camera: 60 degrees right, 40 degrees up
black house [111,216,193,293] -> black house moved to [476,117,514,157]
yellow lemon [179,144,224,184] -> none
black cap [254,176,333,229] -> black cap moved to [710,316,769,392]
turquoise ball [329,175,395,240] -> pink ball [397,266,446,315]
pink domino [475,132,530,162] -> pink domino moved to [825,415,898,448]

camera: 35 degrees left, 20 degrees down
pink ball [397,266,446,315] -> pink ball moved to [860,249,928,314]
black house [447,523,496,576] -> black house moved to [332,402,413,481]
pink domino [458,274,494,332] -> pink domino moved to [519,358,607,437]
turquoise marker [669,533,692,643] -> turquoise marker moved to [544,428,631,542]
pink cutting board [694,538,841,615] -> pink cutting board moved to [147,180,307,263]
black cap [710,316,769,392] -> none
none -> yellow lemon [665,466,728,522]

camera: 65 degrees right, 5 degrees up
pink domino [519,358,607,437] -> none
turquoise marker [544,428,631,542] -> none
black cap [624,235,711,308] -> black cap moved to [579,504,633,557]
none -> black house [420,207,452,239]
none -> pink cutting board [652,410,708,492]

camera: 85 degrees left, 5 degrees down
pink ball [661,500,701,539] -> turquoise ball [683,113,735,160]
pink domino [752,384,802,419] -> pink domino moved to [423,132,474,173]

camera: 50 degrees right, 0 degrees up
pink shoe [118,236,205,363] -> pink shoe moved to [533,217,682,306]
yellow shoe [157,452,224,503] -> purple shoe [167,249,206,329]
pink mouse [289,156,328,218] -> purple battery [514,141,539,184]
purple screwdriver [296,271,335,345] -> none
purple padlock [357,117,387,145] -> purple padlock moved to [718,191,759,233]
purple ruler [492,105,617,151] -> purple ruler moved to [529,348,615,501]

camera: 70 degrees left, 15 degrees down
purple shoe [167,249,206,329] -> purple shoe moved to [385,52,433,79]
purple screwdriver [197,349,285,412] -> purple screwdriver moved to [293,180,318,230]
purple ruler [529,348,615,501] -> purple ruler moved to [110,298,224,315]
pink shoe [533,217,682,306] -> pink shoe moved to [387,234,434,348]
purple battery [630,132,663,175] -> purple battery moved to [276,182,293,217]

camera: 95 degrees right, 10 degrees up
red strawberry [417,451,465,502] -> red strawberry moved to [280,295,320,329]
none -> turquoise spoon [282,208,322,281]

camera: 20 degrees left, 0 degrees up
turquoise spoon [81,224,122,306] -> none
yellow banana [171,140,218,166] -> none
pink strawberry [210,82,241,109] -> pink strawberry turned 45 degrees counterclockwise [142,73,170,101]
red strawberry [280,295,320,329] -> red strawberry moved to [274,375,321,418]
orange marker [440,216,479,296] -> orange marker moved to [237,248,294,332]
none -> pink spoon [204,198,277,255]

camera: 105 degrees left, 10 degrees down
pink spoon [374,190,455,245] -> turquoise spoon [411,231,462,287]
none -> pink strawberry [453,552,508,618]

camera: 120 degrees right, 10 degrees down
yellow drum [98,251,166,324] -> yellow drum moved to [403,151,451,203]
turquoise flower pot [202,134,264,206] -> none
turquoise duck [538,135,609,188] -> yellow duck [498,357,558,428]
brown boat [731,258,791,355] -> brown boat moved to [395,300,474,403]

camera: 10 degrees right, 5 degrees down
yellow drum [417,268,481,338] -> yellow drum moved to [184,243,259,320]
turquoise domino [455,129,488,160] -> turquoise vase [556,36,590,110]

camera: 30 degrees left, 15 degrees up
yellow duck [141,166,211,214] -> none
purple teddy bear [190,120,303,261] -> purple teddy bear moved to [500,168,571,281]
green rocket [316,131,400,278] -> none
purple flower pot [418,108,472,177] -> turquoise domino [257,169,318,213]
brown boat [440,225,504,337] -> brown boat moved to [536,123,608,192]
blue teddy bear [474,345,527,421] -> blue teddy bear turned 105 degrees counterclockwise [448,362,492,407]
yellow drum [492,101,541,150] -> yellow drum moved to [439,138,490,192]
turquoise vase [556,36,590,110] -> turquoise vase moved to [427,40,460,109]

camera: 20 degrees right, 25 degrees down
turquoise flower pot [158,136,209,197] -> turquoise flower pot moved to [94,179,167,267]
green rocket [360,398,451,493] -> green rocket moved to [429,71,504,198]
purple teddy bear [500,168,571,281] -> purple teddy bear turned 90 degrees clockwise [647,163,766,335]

------------------------------------------------

- [EXERCISE INSTRUCTIONS] Give back, unchanged, the run of lines in the listing above that begins at the line containing "black cap [624,235,711,308]" and ends at the line containing "camera: 10 degrees right, 5 degrees down", both included.

- [RESPONSE FOR THIS EXERCISE]
black cap [624,235,711,308] -> black cap moved to [579,504,633,557]
none -> black house [420,207,452,239]
none -> pink cutting board [652,410,708,492]

camera: 85 degrees left, 5 degrees down
pink ball [661,500,701,539] -> turquoise ball [683,113,735,160]
pink domino [752,384,802,419] -> pink domino moved to [423,132,474,173]

camera: 50 degrees right, 0 degrees up
pink shoe [118,236,205,363] -> pink shoe moved to [533,217,682,306]
yellow shoe [157,452,224,503] -> purple shoe [167,249,206,329]
pink mouse [289,156,328,218] -> purple battery [514,141,539,184]
purple screwdriver [296,271,335,345] -> none
purple padlock [357,117,387,145] -> purple padlock moved to [718,191,759,233]
purple ruler [492,105,617,151] -> purple ruler moved to [529,348,615,501]

camera: 70 degrees left, 15 degrees down
purple shoe [167,249,206,329] -> purple shoe moved to [385,52,433,79]
purple screwdriver [197,349,285,412] -> purple screwdriver moved to [293,180,318,230]
purple ruler [529,348,615,501] -> purple ruler moved to [110,298,224,315]
pink shoe [533,217,682,306] -> pink shoe moved to [387,234,434,348]
purple battery [630,132,663,175] -> purple battery moved to [276,182,293,217]

camera: 95 degrees right, 10 degrees up
red strawberry [417,451,465,502] -> red strawberry moved to [280,295,320,329]
none -> turquoise spoon [282,208,322,281]

camera: 20 degrees left, 0 degrees up
turquoise spoon [81,224,122,306] -> none
yellow banana [171,140,218,166] -> none
pink strawberry [210,82,241,109] -> pink strawberry turned 45 degrees counterclockwise [142,73,170,101]
red strawberry [280,295,320,329] -> red strawberry moved to [274,375,321,418]
orange marker [440,216,479,296] -> orange marker moved to [237,248,294,332]
none -> pink spoon [204,198,277,255]

camera: 105 degrees left, 10 degrees down
pink spoon [374,190,455,245] -> turquoise spoon [411,231,462,287]
none -> pink strawberry [453,552,508,618]

camera: 120 degrees right, 10 degrees down
yellow drum [98,251,166,324] -> yellow drum moved to [403,151,451,203]
turquoise flower pot [202,134,264,206] -> none
turquoise duck [538,135,609,188] -> yellow duck [498,357,558,428]
brown boat [731,258,791,355] -> brown boat moved to [395,300,474,403]

camera: 10 degrees right, 5 degrees down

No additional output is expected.